Extracted data entries:
━━━━━━━━━━

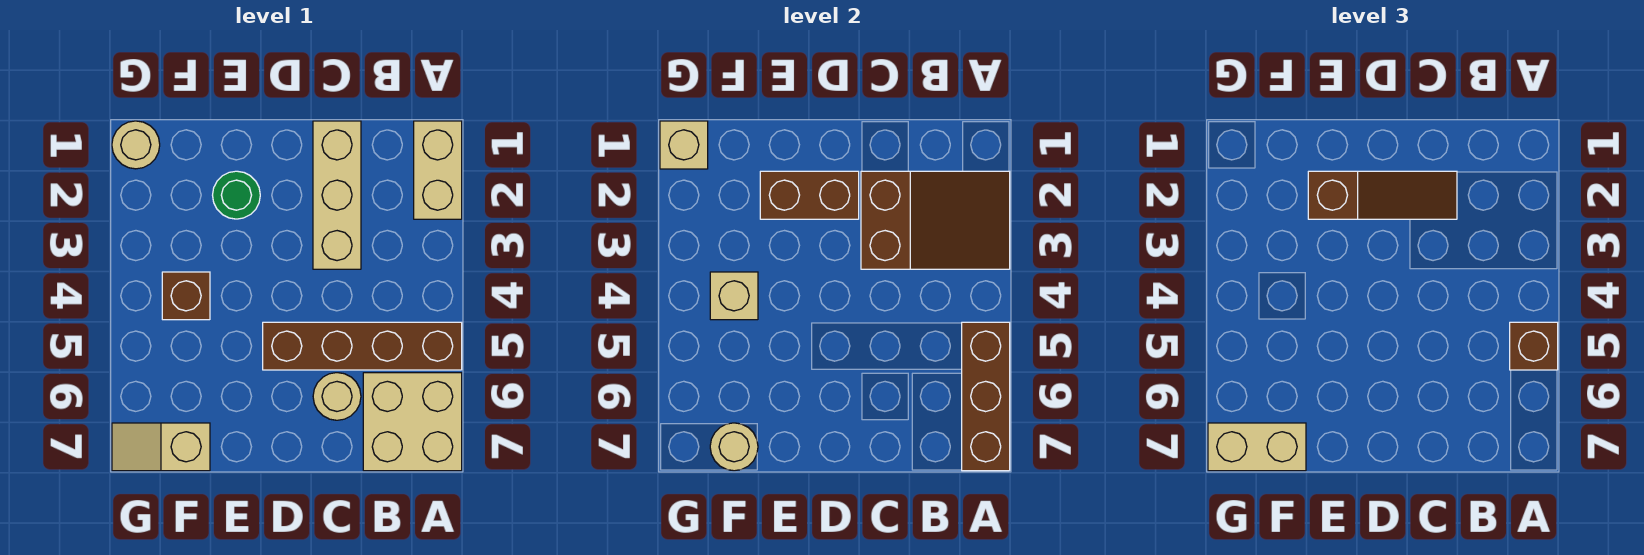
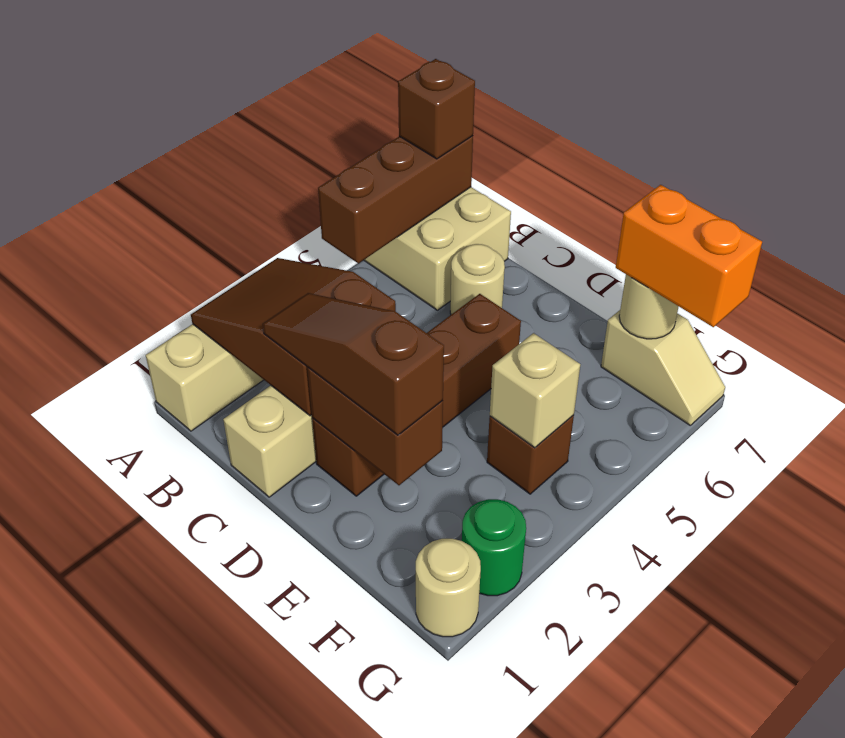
brown brick A5:D5 level 1 -> brown brick D2:D5 level 1
brown brick A5 level 3 -> brown brick A7 level 3
green round brick E2 level 1 -> green round brick G2 level 1
tan brick F7:G7 level 3 -> orange brick F7:G7 level 3
tan brick G1 level 2 -> none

━━━━━━━━━━

**ACTIVITY**
Transcribe the whole of the data exactly, minus any pictures.

**OUTPUT**
brown brick A5:D5 level 1 -> brown brick D2:D5 level 1
brown brick A5 level 3 -> brown brick A7 level 3
green round brick E2 level 1 -> green round brick G2 level 1
tan brick F7:G7 level 3 -> orange brick F7:G7 level 3
tan brick G1 level 2 -> none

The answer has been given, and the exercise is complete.